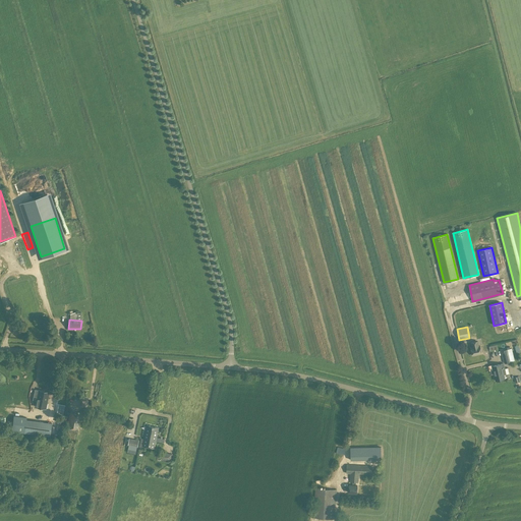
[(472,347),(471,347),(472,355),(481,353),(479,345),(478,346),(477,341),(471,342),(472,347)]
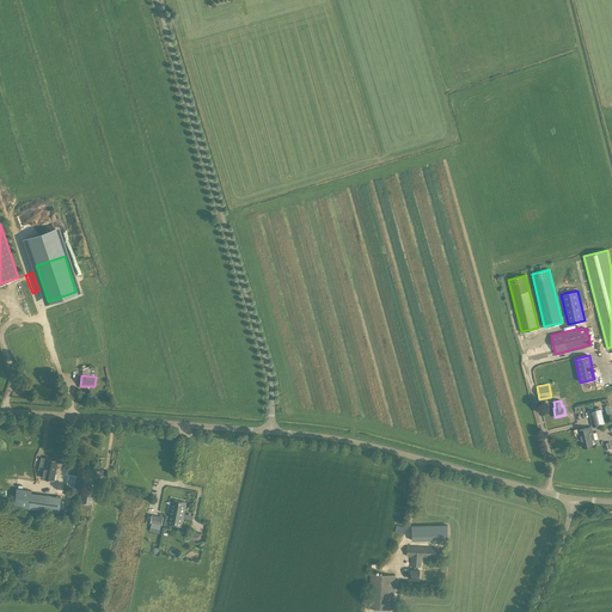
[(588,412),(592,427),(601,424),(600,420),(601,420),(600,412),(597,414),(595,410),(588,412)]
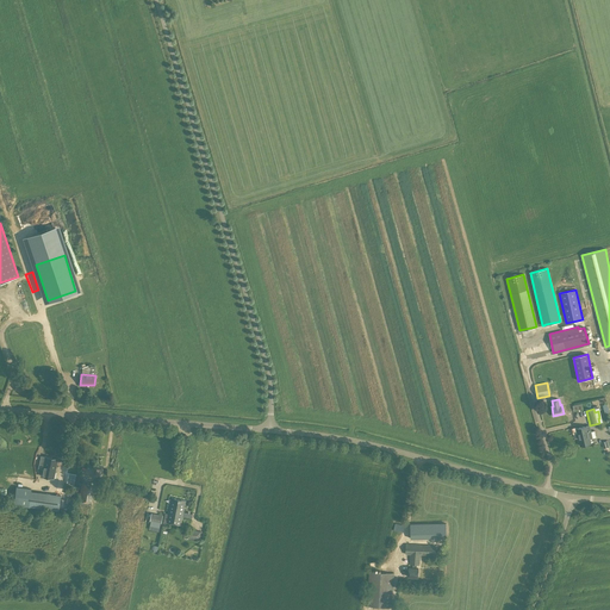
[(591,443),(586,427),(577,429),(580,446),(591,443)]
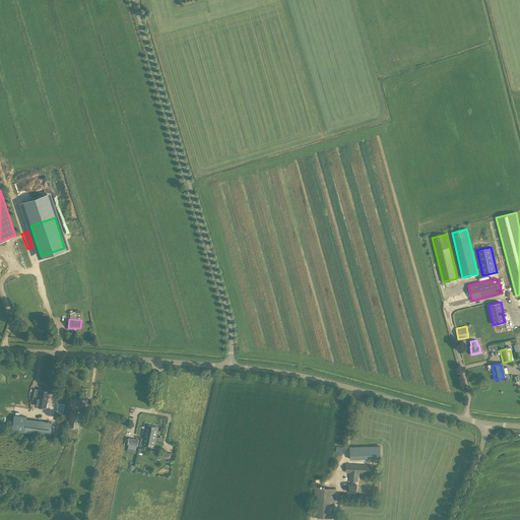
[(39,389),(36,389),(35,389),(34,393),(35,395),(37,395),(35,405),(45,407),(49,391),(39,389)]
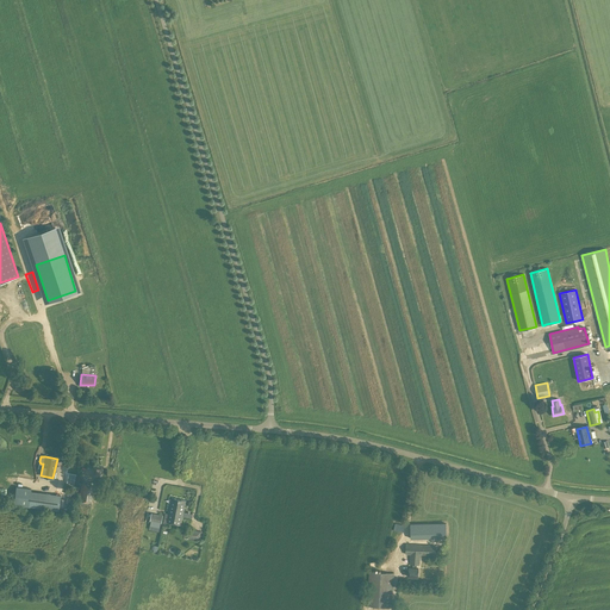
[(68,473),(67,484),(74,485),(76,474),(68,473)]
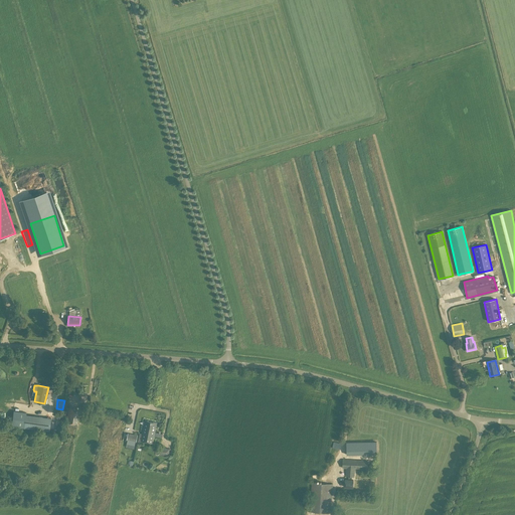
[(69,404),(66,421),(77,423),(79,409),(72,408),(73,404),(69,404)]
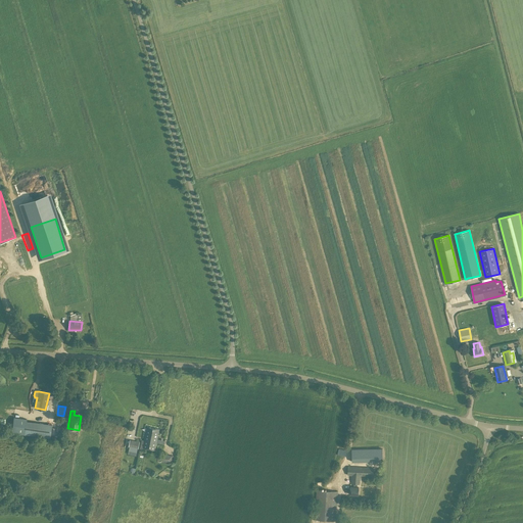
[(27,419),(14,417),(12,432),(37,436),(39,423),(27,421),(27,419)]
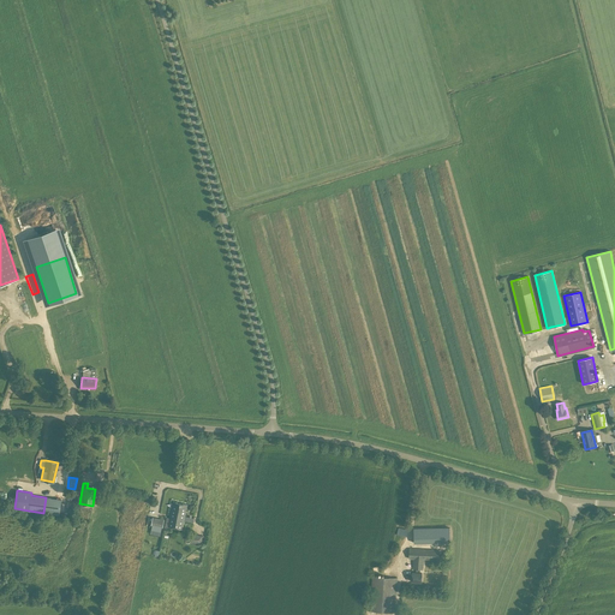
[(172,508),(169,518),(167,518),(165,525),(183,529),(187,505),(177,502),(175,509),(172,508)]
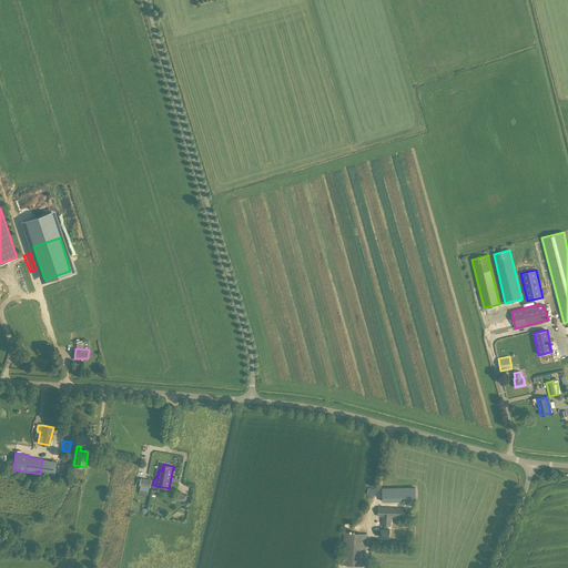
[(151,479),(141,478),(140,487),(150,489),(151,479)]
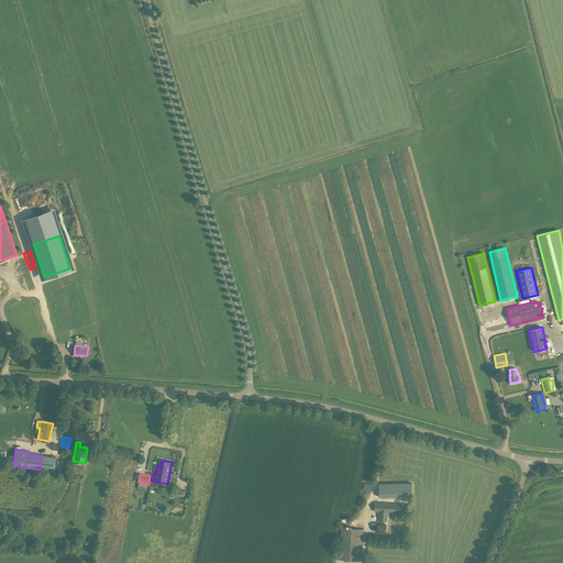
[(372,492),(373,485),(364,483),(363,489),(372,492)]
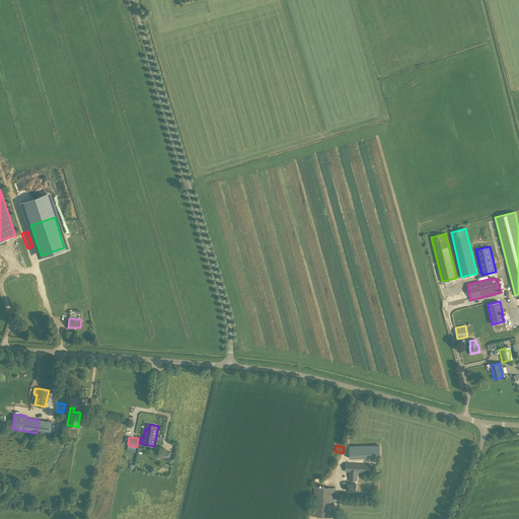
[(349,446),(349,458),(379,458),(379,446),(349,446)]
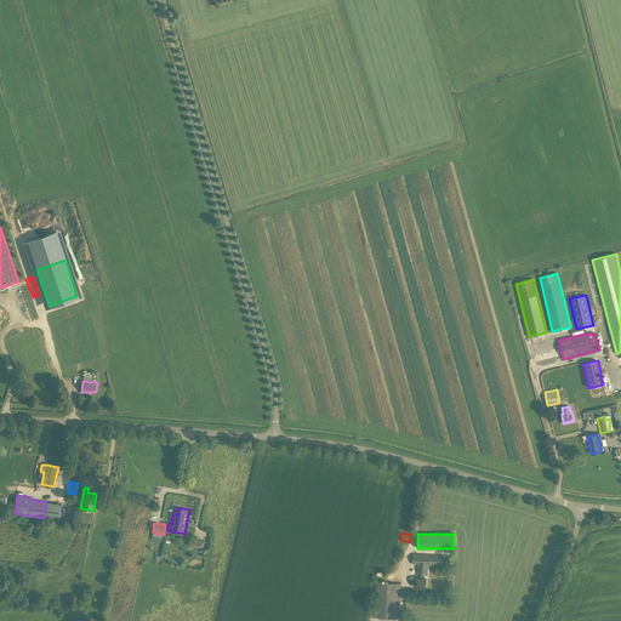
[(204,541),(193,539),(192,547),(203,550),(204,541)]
- - -
> _Written task_
Exclude the pictures and transcribe all of the entries exactly.

> _The completed task_
[(472,347),(471,347),(472,355),(481,353),(479,345),(478,346),(477,341),(471,342),(472,347)]
[(588,412),(592,427),(601,424),(600,420),(601,420),(600,412),(597,414),(595,410),(588,412)]
[(591,443),(586,427),(577,429),(580,446),(591,443)]
[(39,389),(36,389),(35,389),(34,393),(35,395),(37,395),(35,405),(45,407),(49,391),(39,389)]
[(68,473),(67,484),(74,485),(76,474),(68,473)]
[(69,404),(66,421),(77,423),(79,409),(72,408),(73,404),(69,404)]
[(27,419),(14,417),(12,432),(37,436),(39,423),(27,421),(27,419)]
[(172,508),(169,518),(167,518),(165,525),(183,529),(187,505),(177,502),(175,509),(172,508)]
[(151,479),(141,478),(140,487),(150,489),(151,479)]
[(372,492),(373,485),(364,483),(363,489),(372,492)]
[(349,446),(349,458),(379,458),(379,446),(349,446)]
[(204,541),(193,539),(192,547),(203,550),(204,541)]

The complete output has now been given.